***** Records supplied

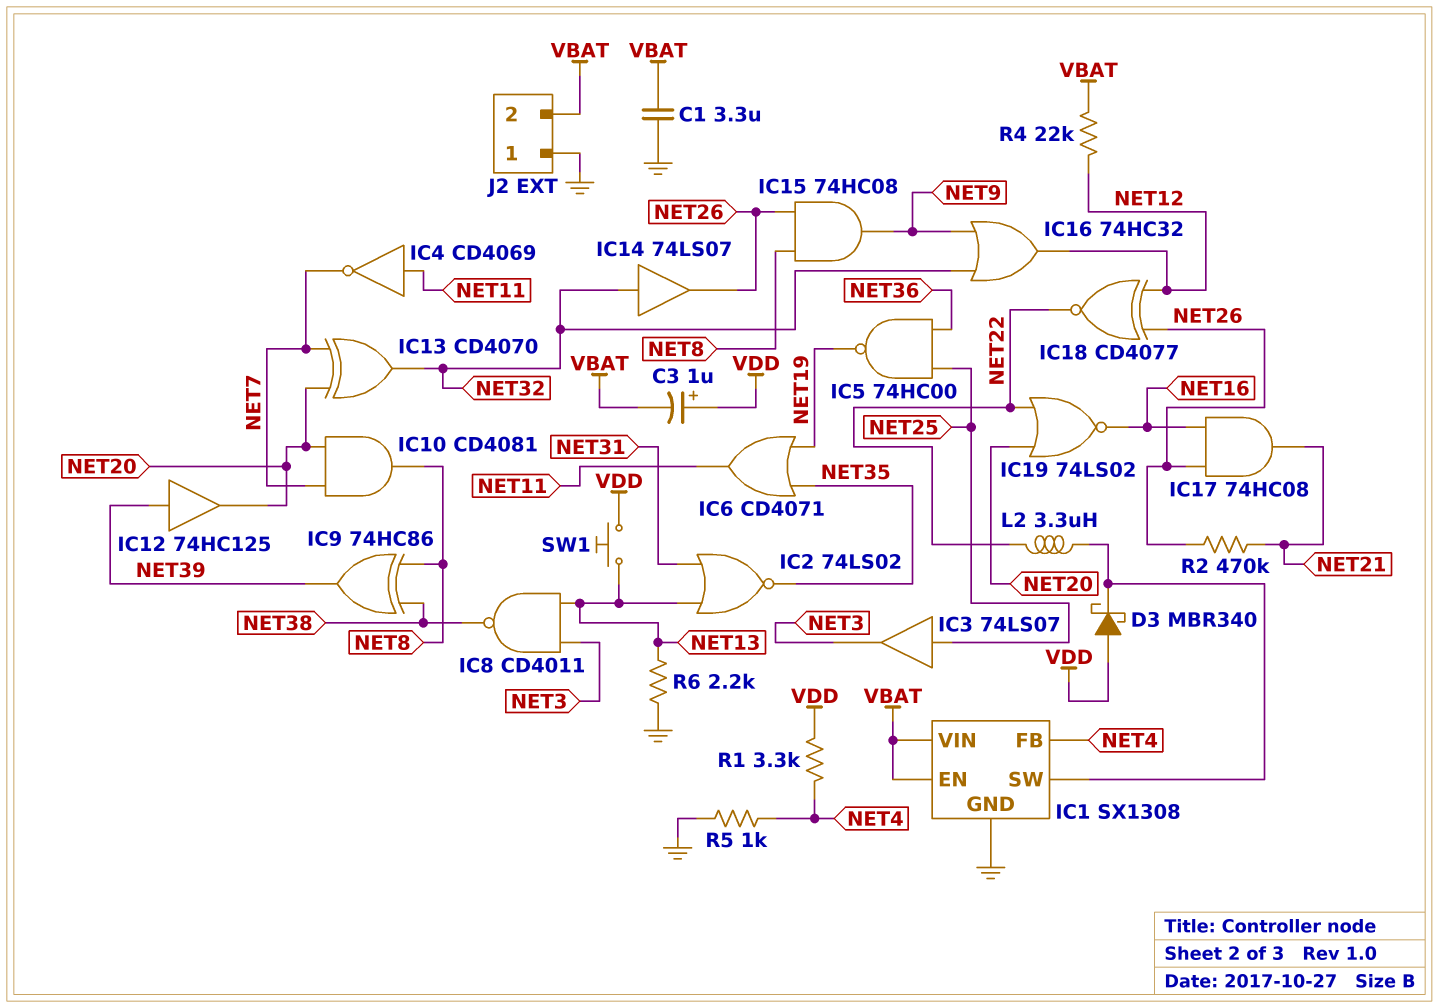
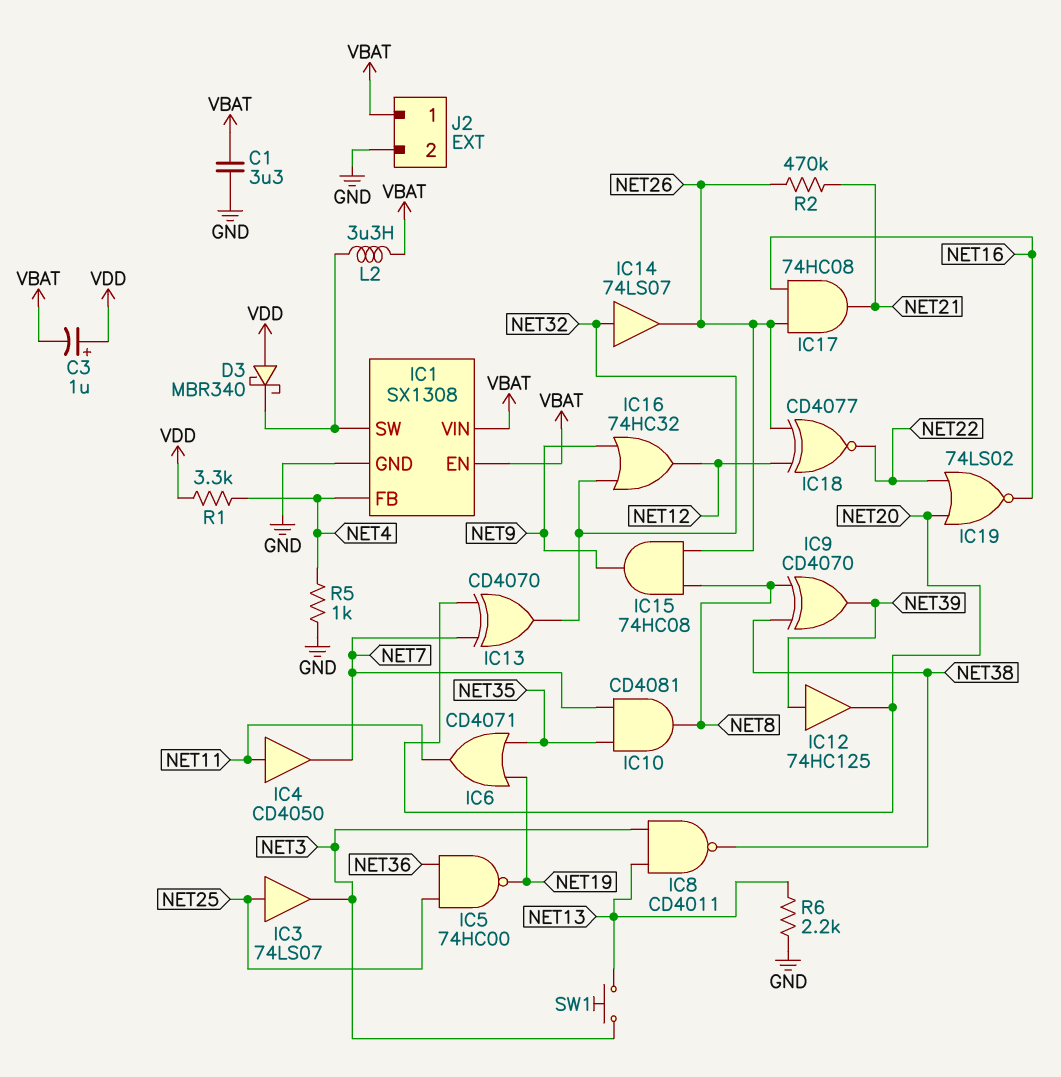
IC2: NOR 74LS02 (in NET13, in NET31, out NET35) -> none
IC4: NOT CD4069 (in NET11, out NET7) -> buffer CD4050 (in NET11, out NET7)
IC9: XOR 74HC86 (in NET8, in NET38, out NET39) -> XOR CD4070 (in NET8, in NET38, out NET39)
IC10: AND CD4081 (in NET7, in NET20, out NET8) -> AND CD4081 (in NET7, in NET35, out NET8)
J2 pin 1: GND -> VBAT
J2 pin 2: VBAT -> GND
L2: 3.3uH (IC1/SW, NET22) -> 3.3uH (IC1/SW, VBAT)
R4: 22k (NET12, VBAT) -> none
SW1: button (NET13, VDD) -> button (NET3, NET13)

**********

▶ _Task brief_: Keep the pictures out, and write out the rest of the data above word for word.

▶ _Task result_:
IC2: NOR 74LS02 (in NET13, in NET31, out NET35) -> none
IC4: NOT CD4069 (in NET11, out NET7) -> buffer CD4050 (in NET11, out NET7)
IC9: XOR 74HC86 (in NET8, in NET38, out NET39) -> XOR CD4070 (in NET8, in NET38, out NET39)
IC10: AND CD4081 (in NET7, in NET20, out NET8) -> AND CD4081 (in NET7, in NET35, out NET8)
J2 pin 1: GND -> VBAT
J2 pin 2: VBAT -> GND
L2: 3.3uH (IC1/SW, NET22) -> 3.3uH (IC1/SW, VBAT)
R4: 22k (NET12, VBAT) -> none
SW1: button (NET13, VDD) -> button (NET3, NET13)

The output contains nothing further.